> [Problem to solve] Within the listing below, locate all lines containing the word "AUDIO". Copy each one.

> [Working data]
--- START ---

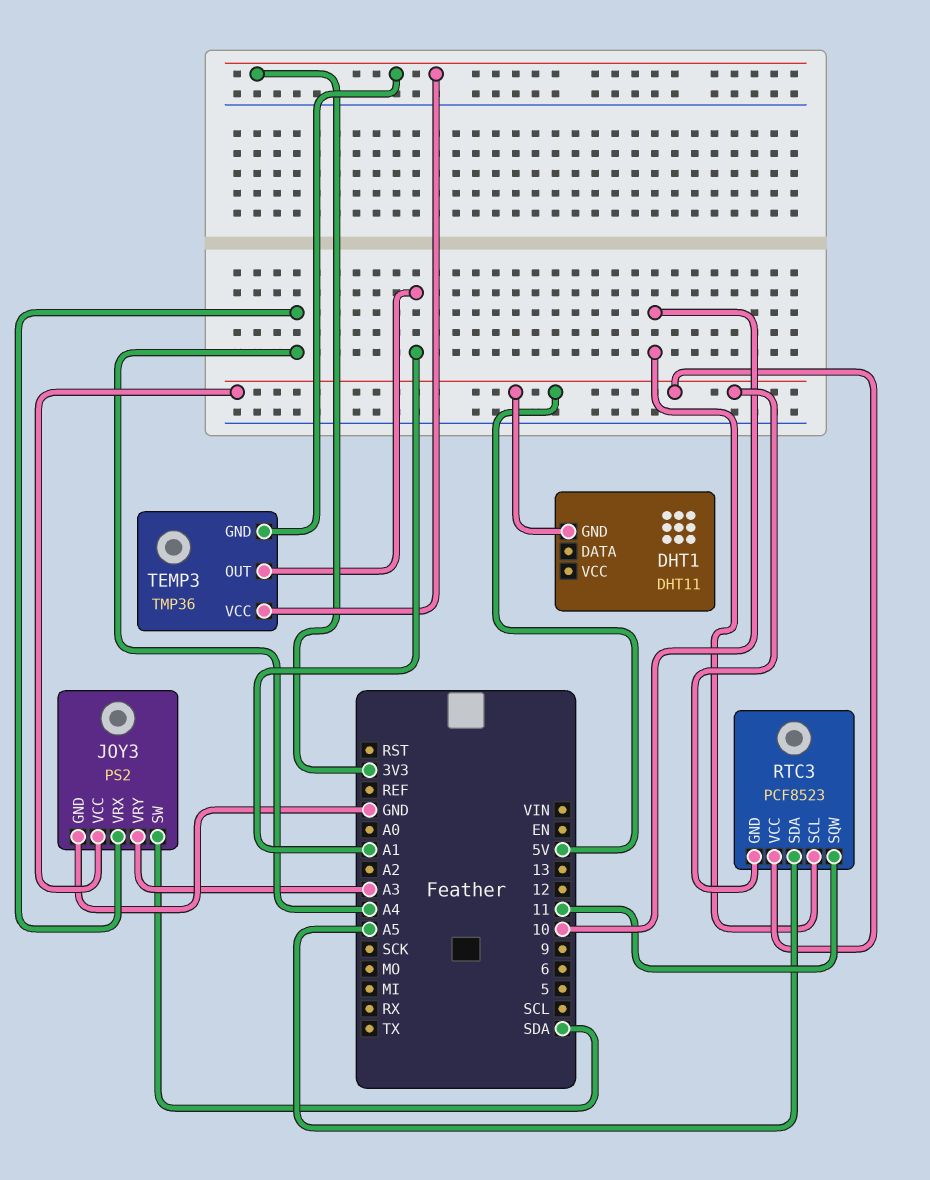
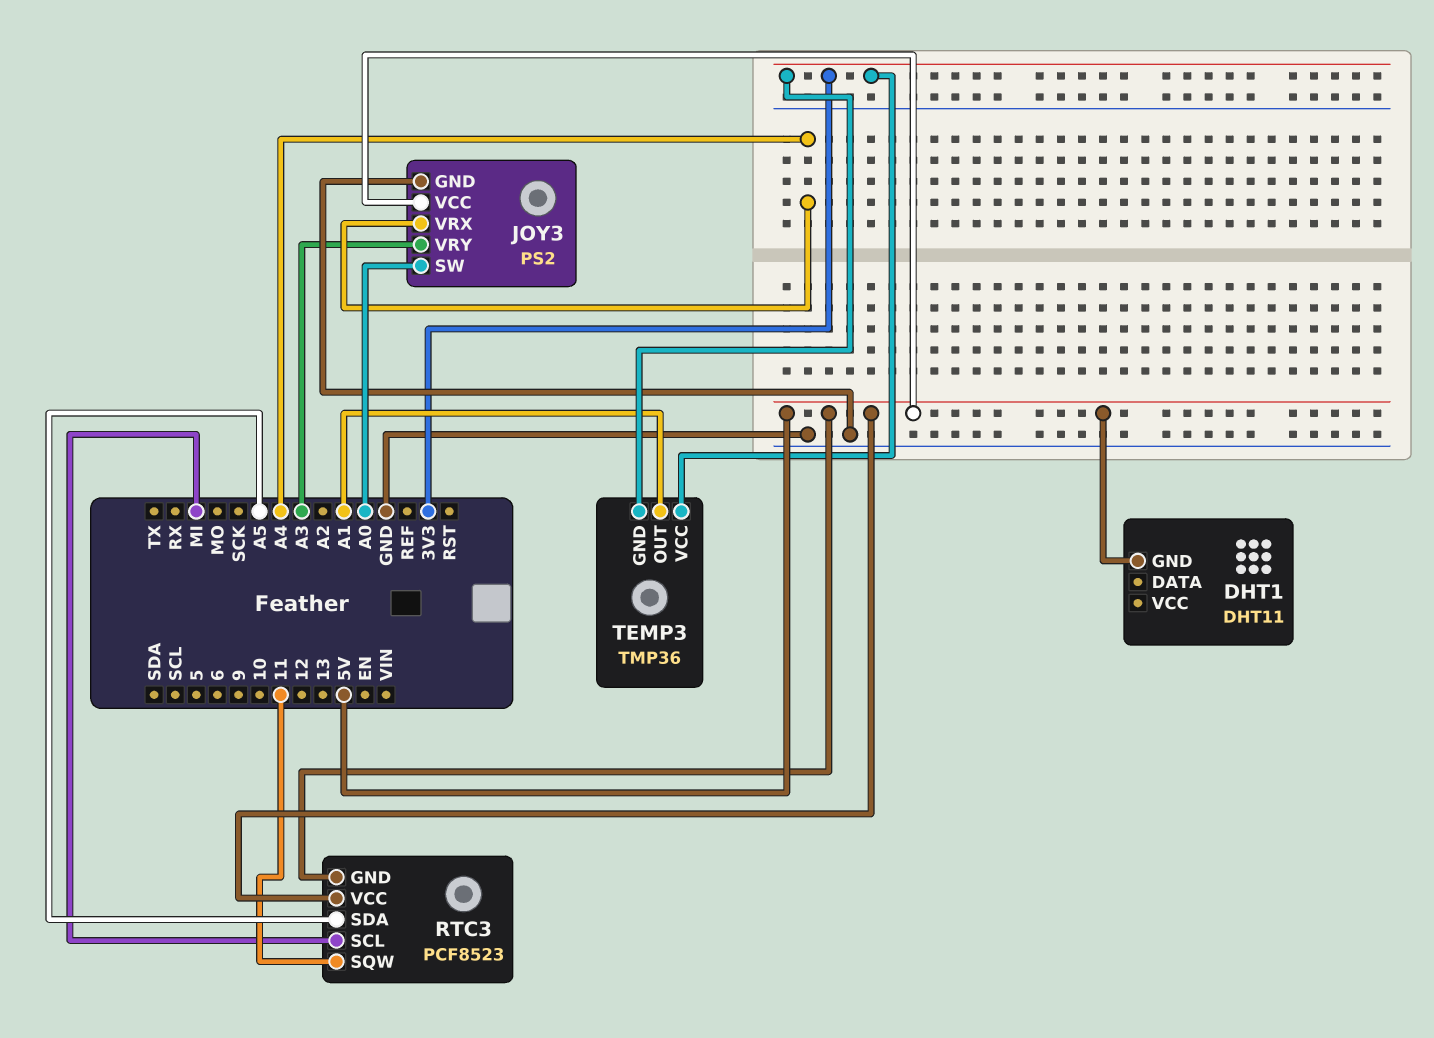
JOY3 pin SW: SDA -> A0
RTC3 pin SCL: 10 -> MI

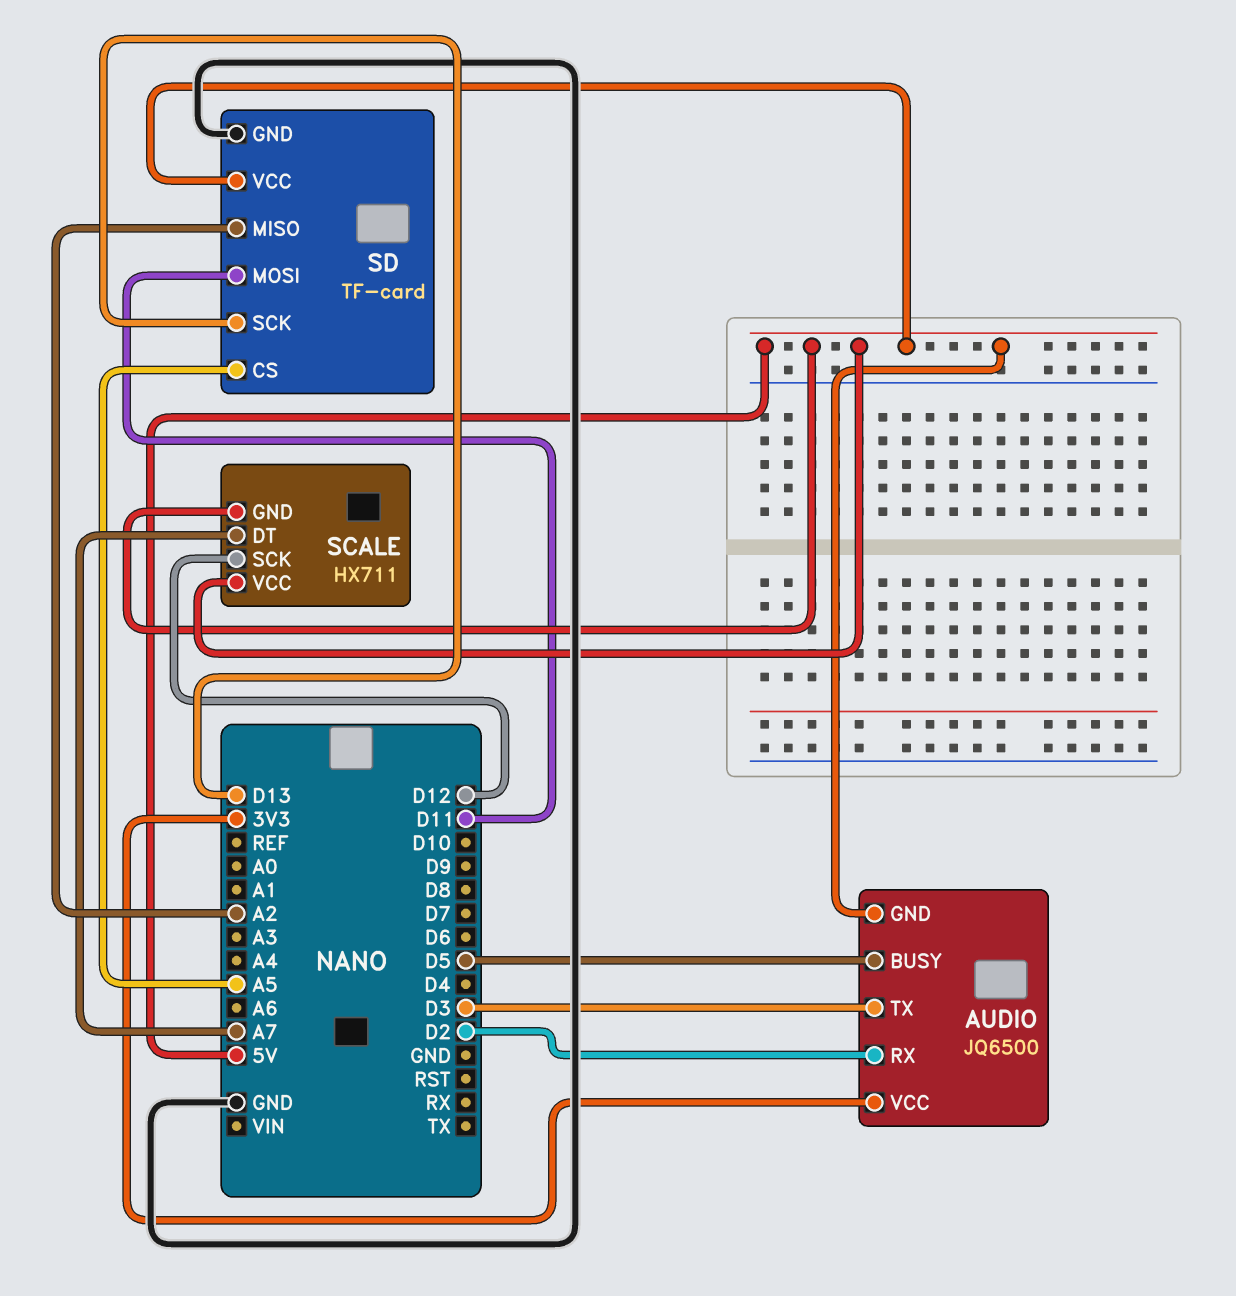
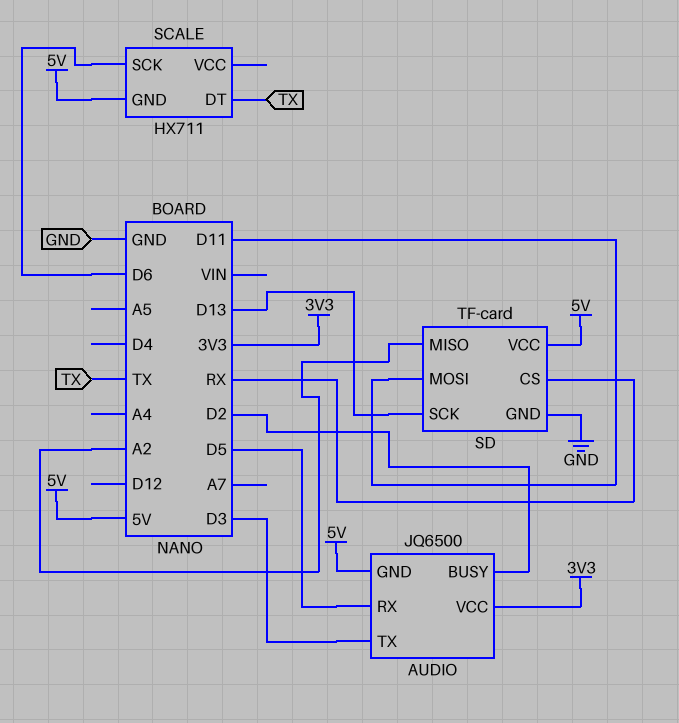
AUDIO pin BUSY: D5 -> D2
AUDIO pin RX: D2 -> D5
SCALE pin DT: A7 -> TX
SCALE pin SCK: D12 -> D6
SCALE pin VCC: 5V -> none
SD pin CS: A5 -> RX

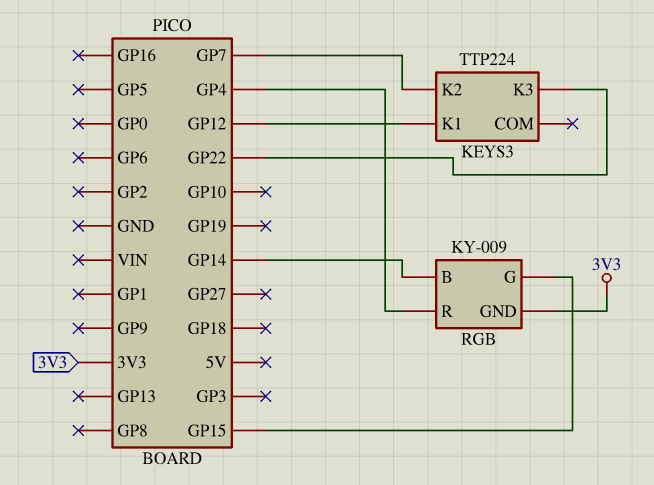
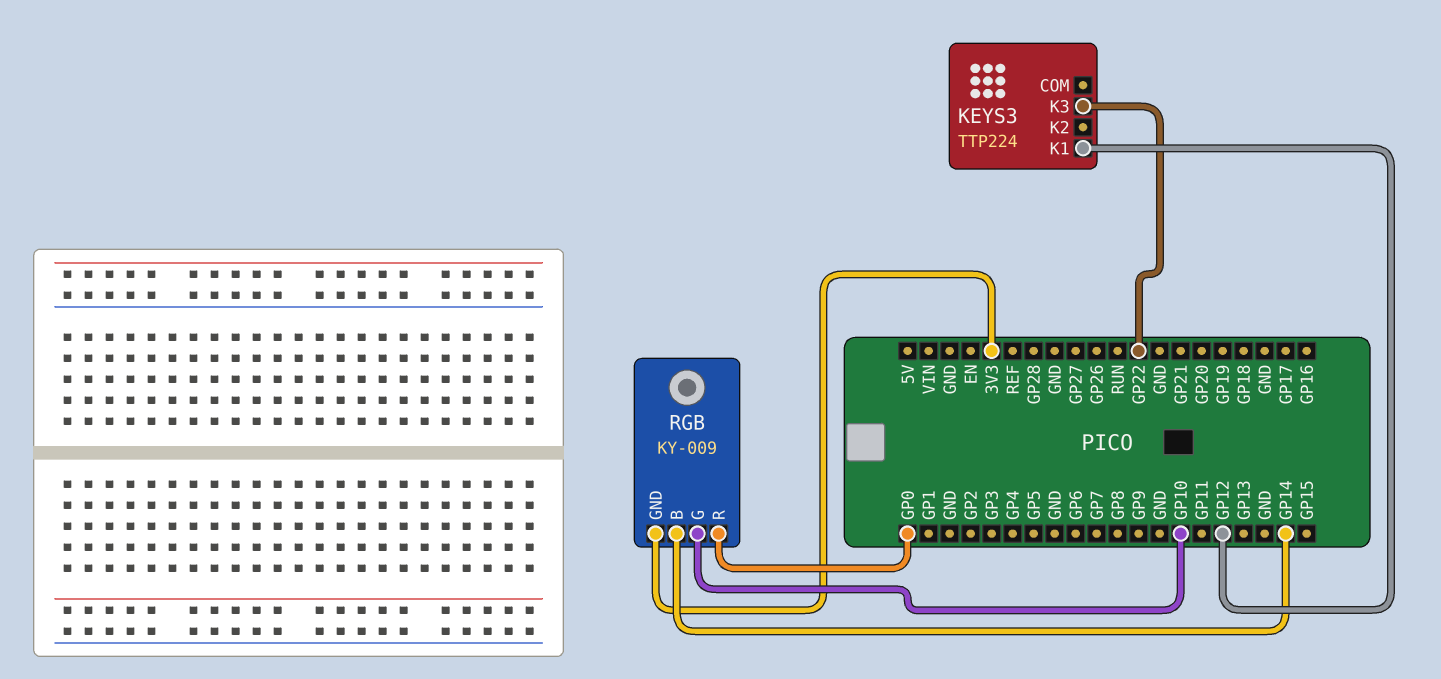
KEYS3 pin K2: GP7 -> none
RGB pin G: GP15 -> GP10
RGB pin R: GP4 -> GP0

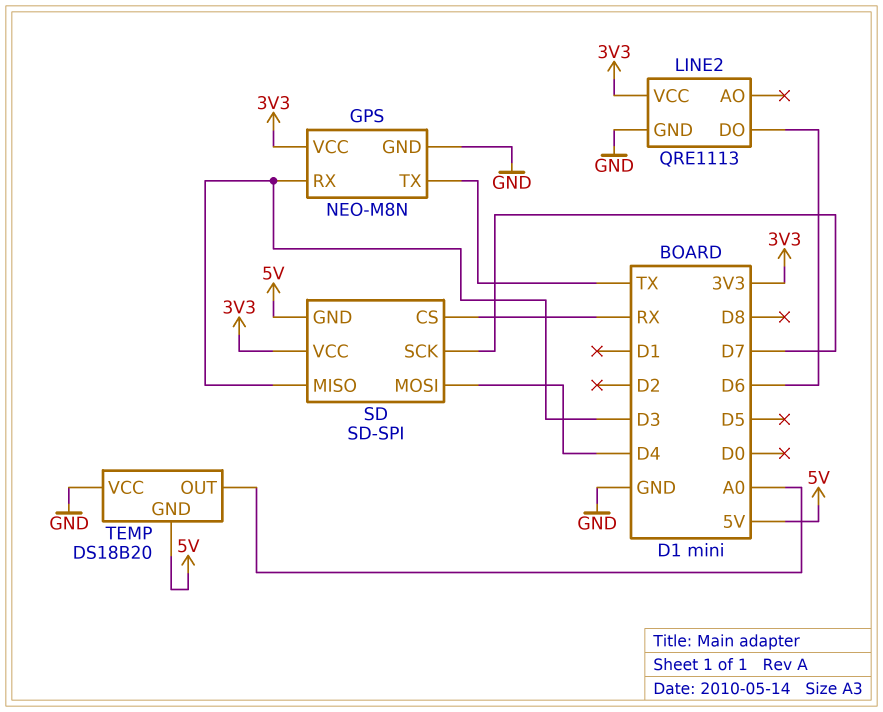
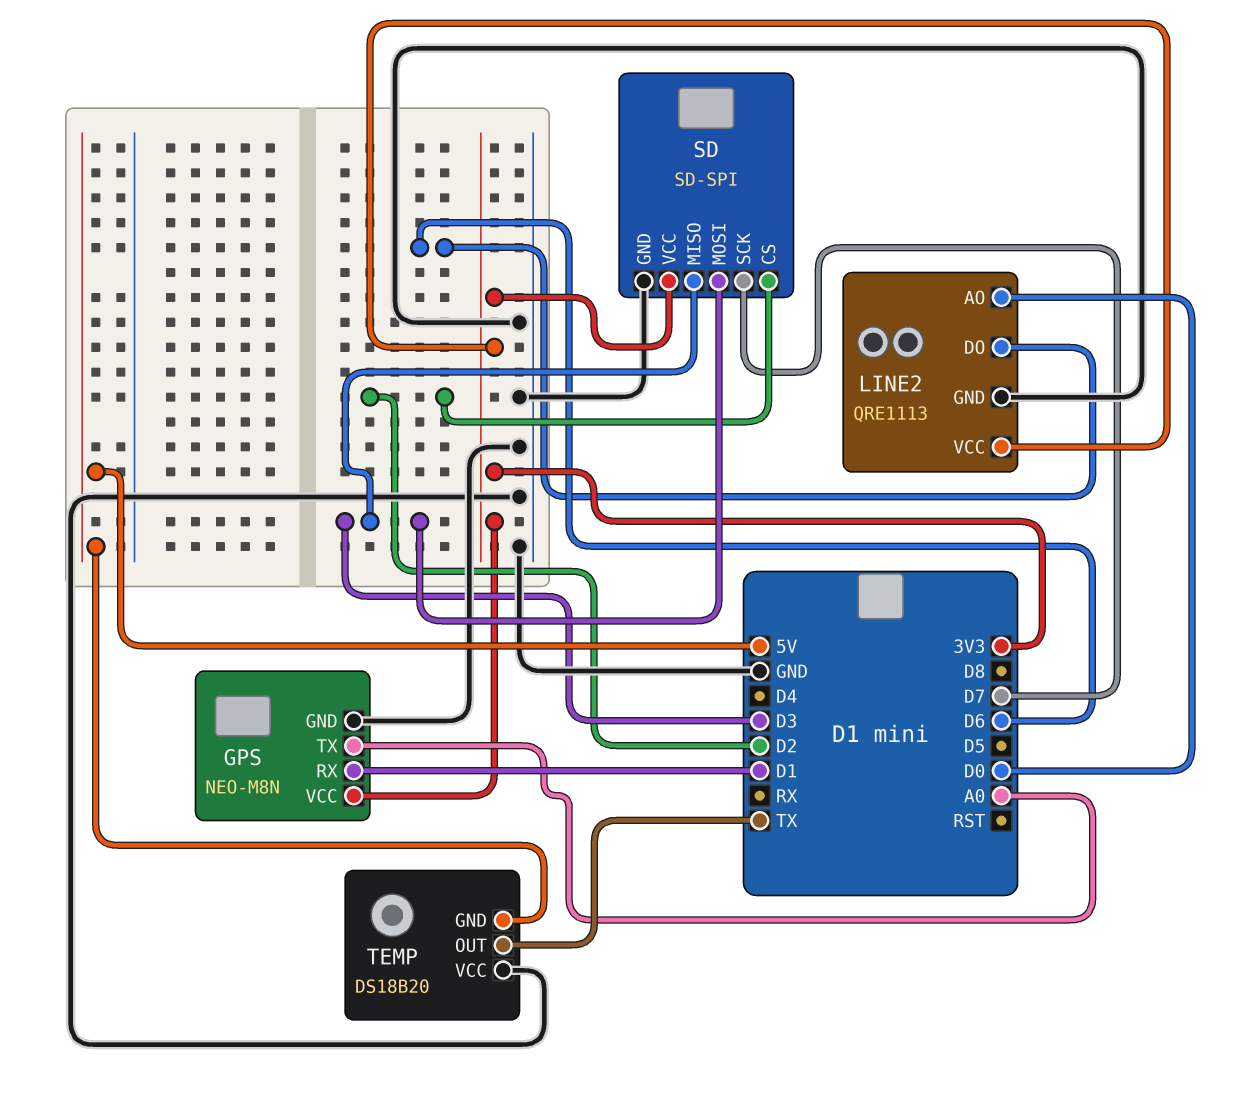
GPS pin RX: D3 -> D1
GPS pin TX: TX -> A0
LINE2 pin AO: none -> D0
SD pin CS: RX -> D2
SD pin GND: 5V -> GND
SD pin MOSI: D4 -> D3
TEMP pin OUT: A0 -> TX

--- END ---

> [Result]
AUDIO pin BUSY: D5 -> D2
AUDIO pin RX: D2 -> D5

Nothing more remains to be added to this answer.